• [AVAILABLE RECORDS]

══════

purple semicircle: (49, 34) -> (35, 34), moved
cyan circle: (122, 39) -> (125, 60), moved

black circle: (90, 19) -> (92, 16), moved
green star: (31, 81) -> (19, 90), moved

══════

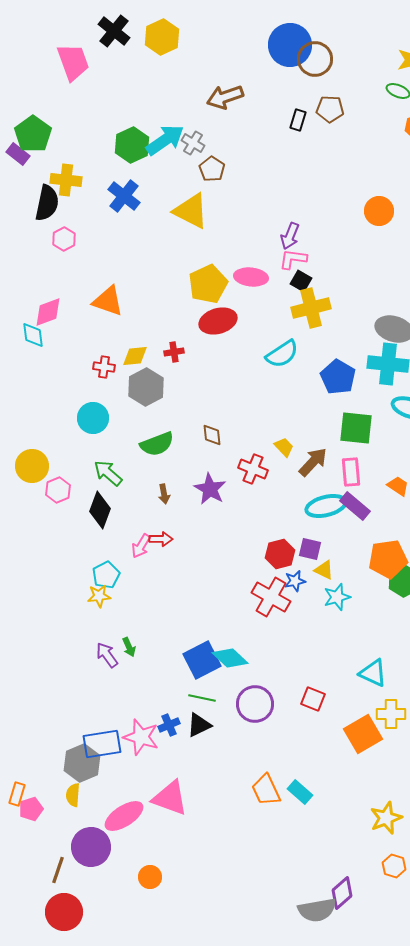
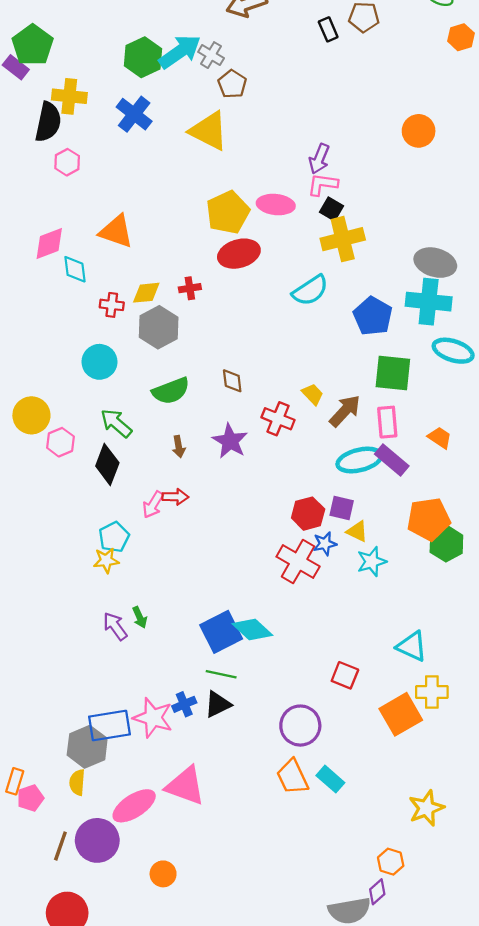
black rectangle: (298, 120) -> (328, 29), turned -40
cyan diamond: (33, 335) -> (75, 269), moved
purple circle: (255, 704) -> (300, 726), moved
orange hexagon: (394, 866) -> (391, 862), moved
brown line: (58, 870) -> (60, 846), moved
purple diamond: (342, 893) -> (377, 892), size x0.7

══════

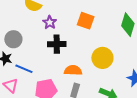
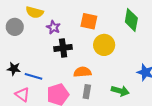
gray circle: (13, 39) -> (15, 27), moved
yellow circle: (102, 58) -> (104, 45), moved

══════

• [TASK STATEMENT]
Scan the entries above for the word "cyan", then copy every line in which it occurs.

• [TASK OUTPUT]
cyan circle: (122, 39) -> (125, 60), moved
cyan diamond: (33, 335) -> (75, 269), moved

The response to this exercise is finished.